RECORDED INFORMATION
Segment Open

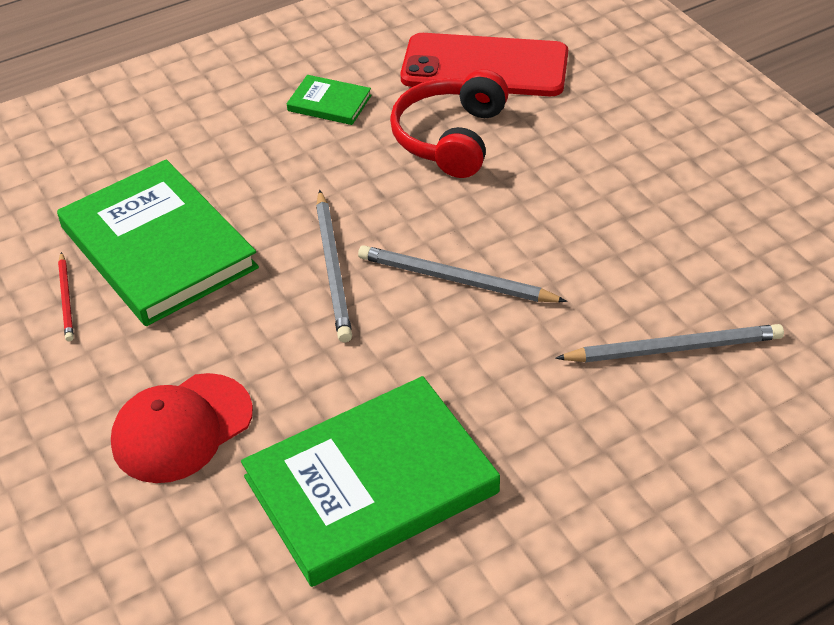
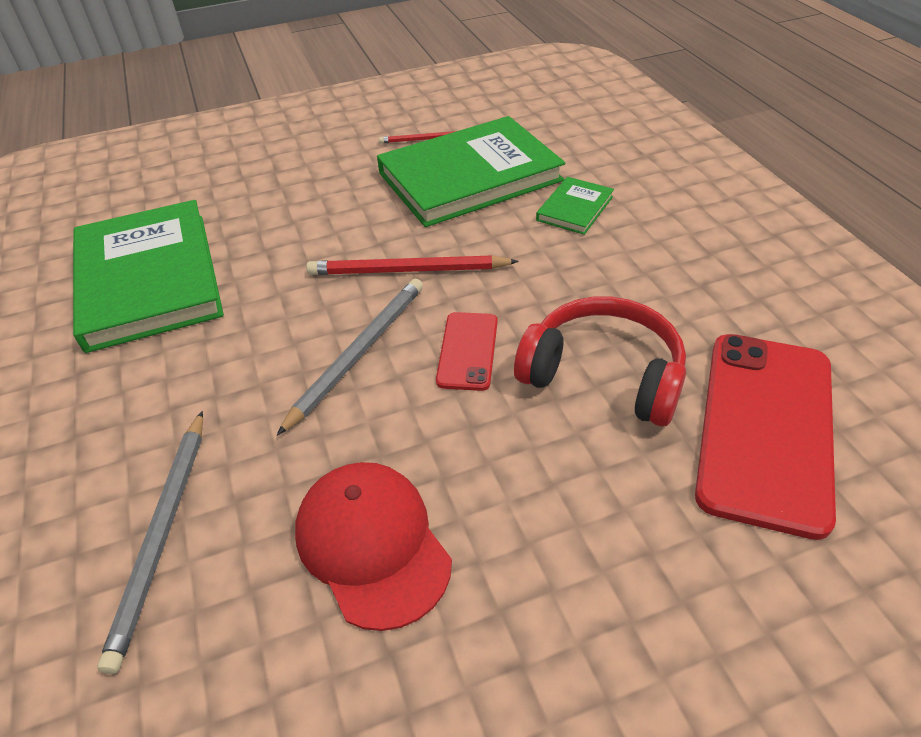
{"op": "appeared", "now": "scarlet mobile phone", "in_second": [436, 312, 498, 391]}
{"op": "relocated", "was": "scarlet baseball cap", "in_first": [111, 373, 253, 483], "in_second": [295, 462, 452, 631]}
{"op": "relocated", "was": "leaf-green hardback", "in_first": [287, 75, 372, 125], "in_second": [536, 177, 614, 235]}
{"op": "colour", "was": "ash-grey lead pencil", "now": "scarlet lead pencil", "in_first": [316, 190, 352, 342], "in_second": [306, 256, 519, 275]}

Segment Closed

EXERCISE DETAILS
A single figure, the number of lines above with the word "scarlet", is the whole answer.

RESPONSE
3